→ Brief
The required answer is an exact copy of the records below, without pictures.

▽

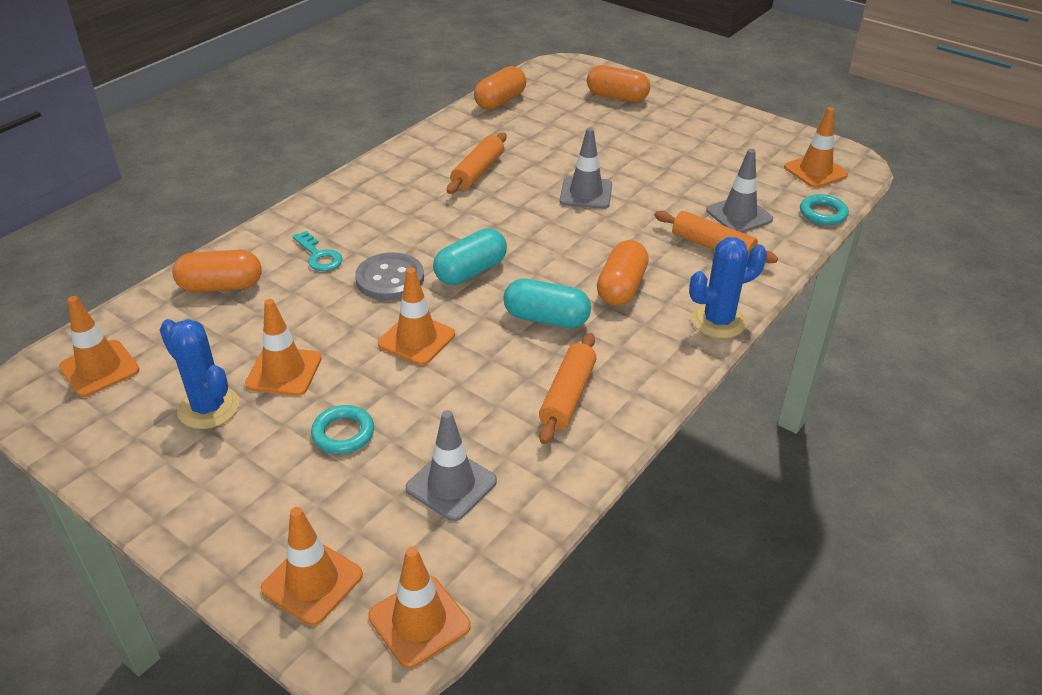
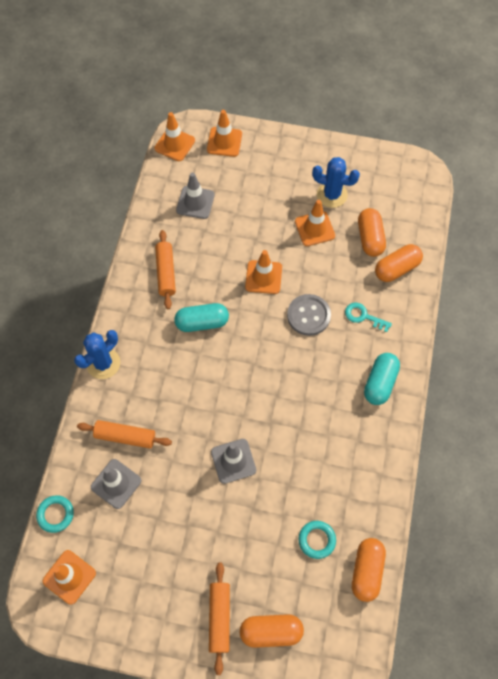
camera: 155 degrees right, 25 degrees up
orange traffic cone [59,296,140,397] -> none
turquoise ring [311,405,374,454] -> turquoise ring moved to [299,521,336,559]
turquoise capsule [433,229,507,285] -> turquoise capsule moved to [364,353,400,405]
orange rolling pin [447,133,507,194] -> orange rolling pin moved to [209,563,230,675]
orange capsule [597,240,649,306] -> orange capsule moved to [358,208,386,257]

△

→ Task solution
camera: 155 degrees right, 25 degrees up
orange traffic cone [59,296,140,397] -> none
turquoise ring [311,405,374,454] -> turquoise ring moved to [299,521,336,559]
turquoise capsule [433,229,507,285] -> turquoise capsule moved to [364,353,400,405]
orange rolling pin [447,133,507,194] -> orange rolling pin moved to [209,563,230,675]
orange capsule [597,240,649,306] -> orange capsule moved to [358,208,386,257]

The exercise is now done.